**About this exercise**
From the records that follow, copy every line in which "TICK" appears.

++++ Records supplied

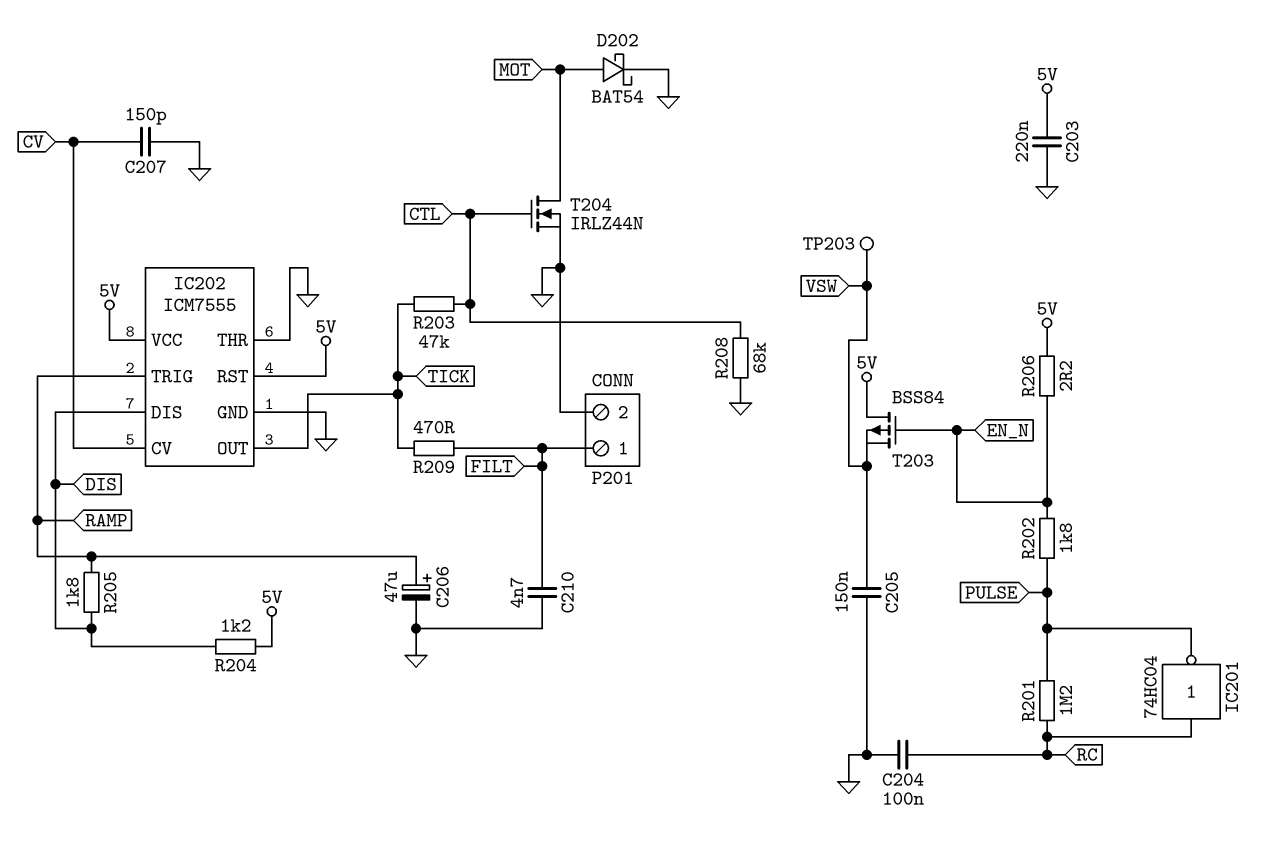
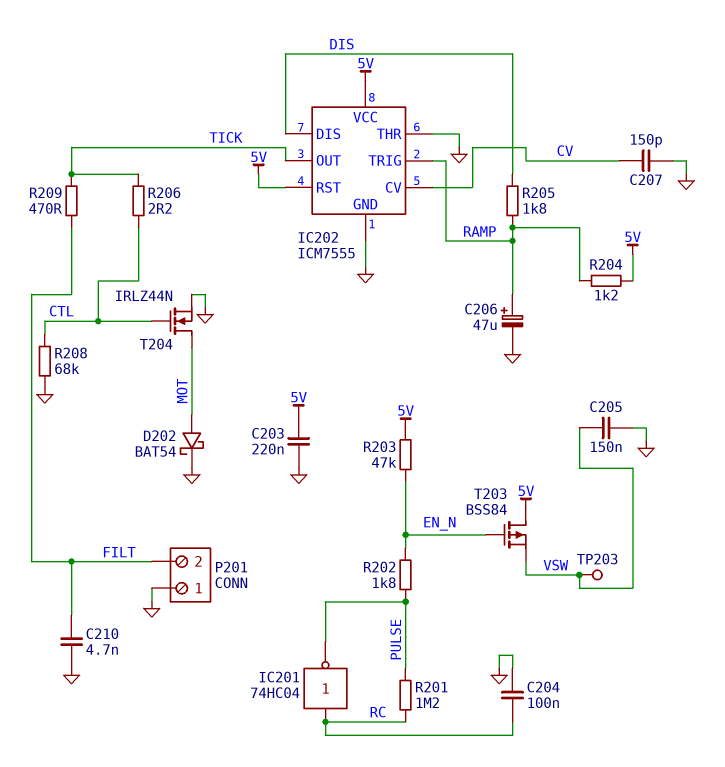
P201 pin 1: FILT -> GND
P201 pin 2: GND -> FILT
R203: 47k (CTL, TICK) -> 47k (5V, EN_N)
R204: 1.2k (5V, DIS) -> 1.2k (5V, RAMP)
R206: 2.2 (5V, EN_N) -> 2.2 (CTL, TICK)

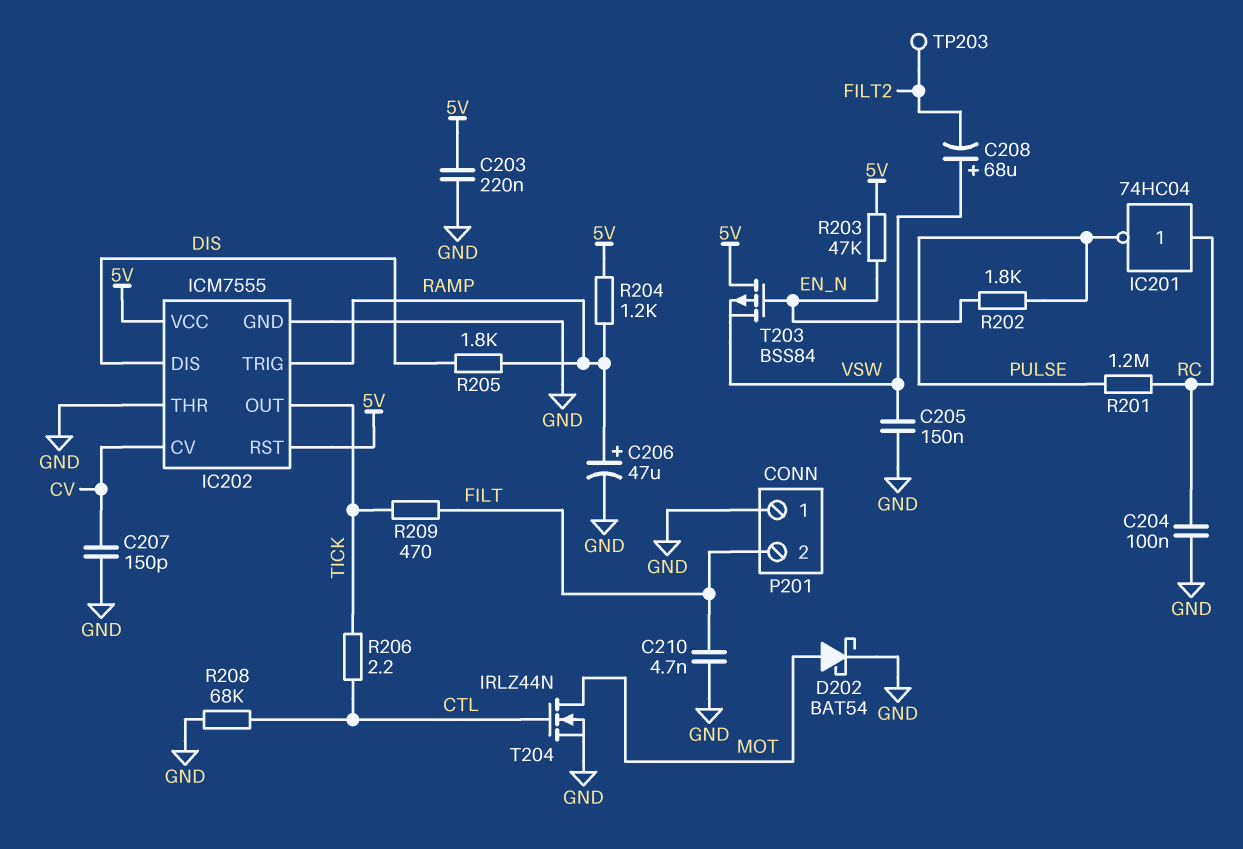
C208: none -> 68uF (plus VSW, minus FILT2)
TP203: test point (VSW) -> test point (FILT2)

++++++++

**Answer section**
R203: 47k (CTL, TICK) -> 47k (5V, EN_N)
R206: 2.2 (5V, EN_N) -> 2.2 (CTL, TICK)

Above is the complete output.